• Records to use
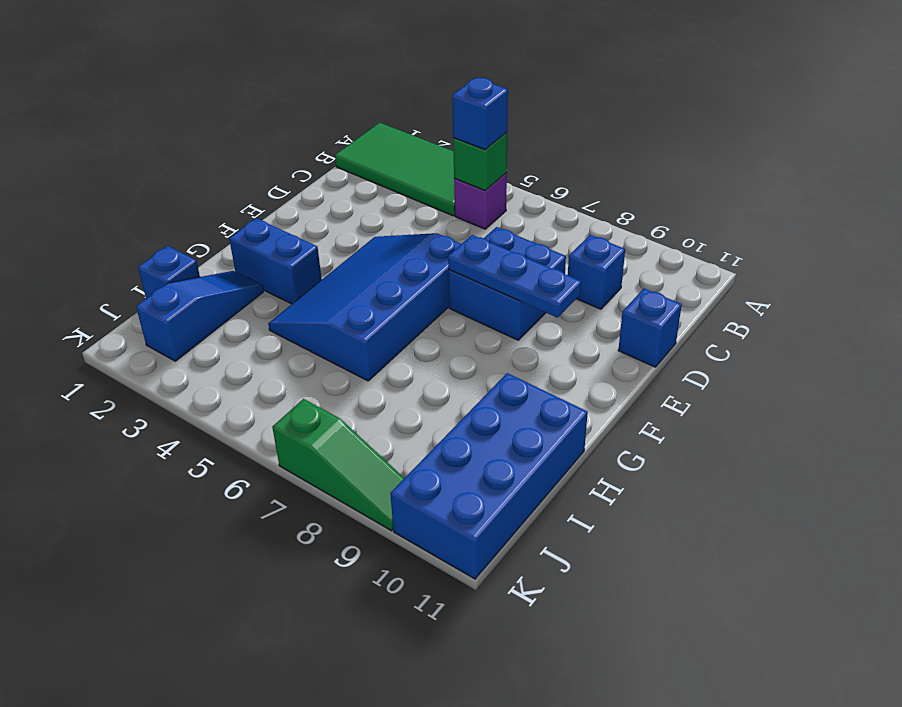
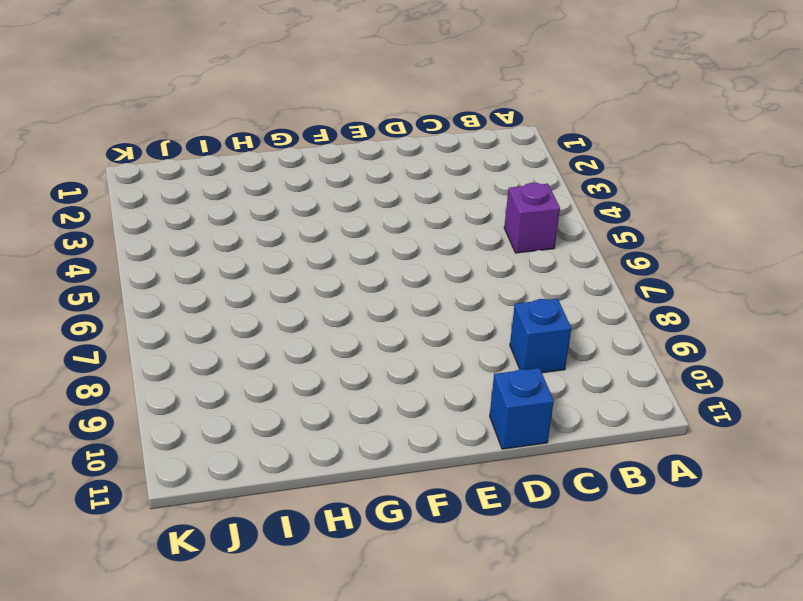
none -> green 2x4 tile [335,122,455,216]
none -> blue 2x2 brick [448,227,566,340]
none -> blue 3x4 slope [268,233,461,381]

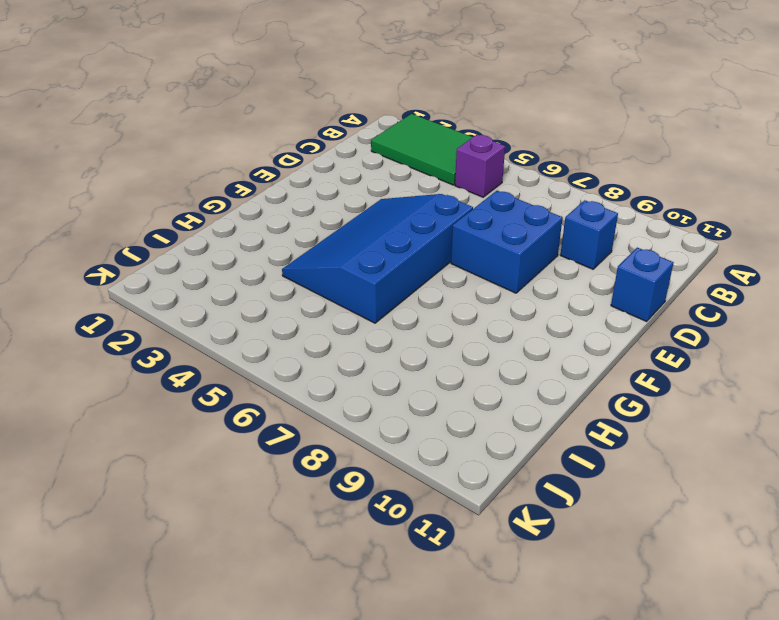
green 2x3 tile [371,114,472,185] -> green 2x4 tile [335,122,455,216]
none -> blue 1x2 brick [229,218,322,304]
none -> blue 1x3 slope [136,271,264,361]
none -> blue 2x4 brick [390,373,588,579]

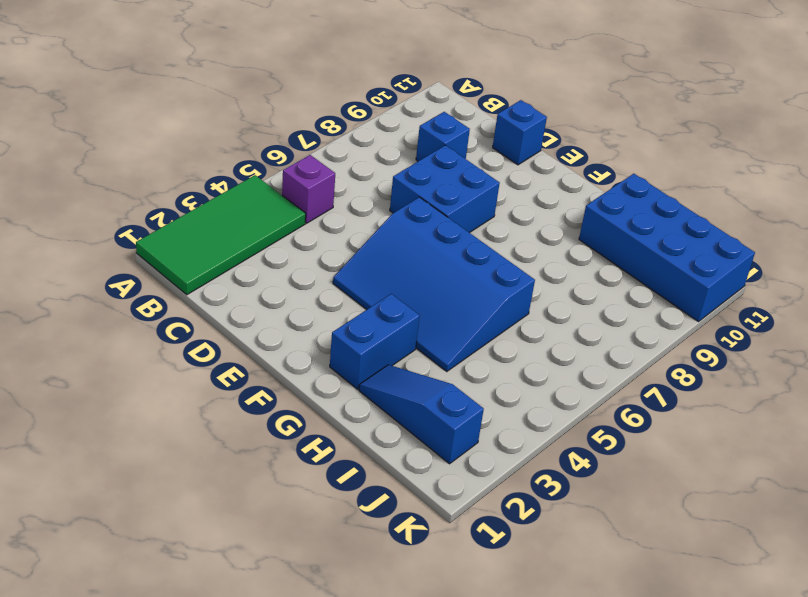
none -> blue 1x1 brick [138,246,200,298]
none -> green 1x3 slope [272,399,404,531]
none -> green 1x1 brick [453,132,507,191]

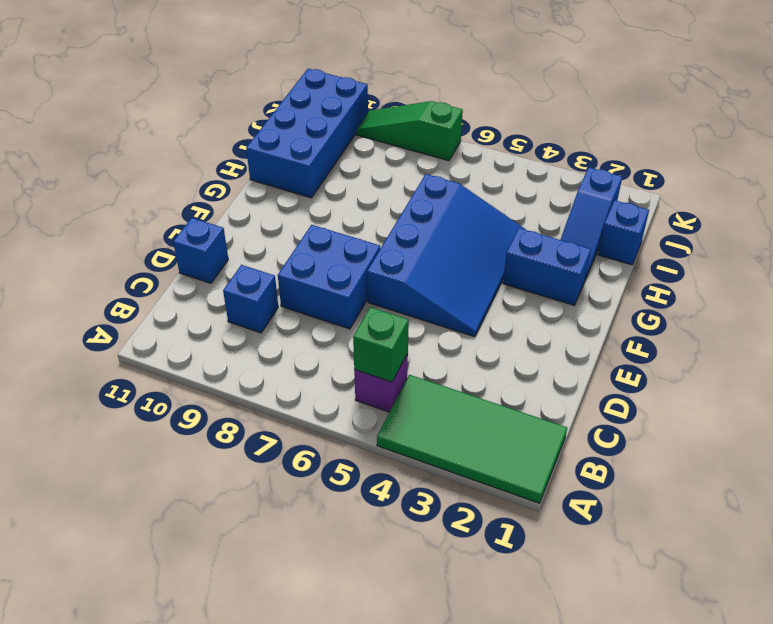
none -> blue 1x3 plate [448,235,581,318]
none -> blue 1x1 brick [452,78,508,150]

• Exercise aim
How many lines of the listing contain the word "green"? Reply with only the number.

• Reply to the task
4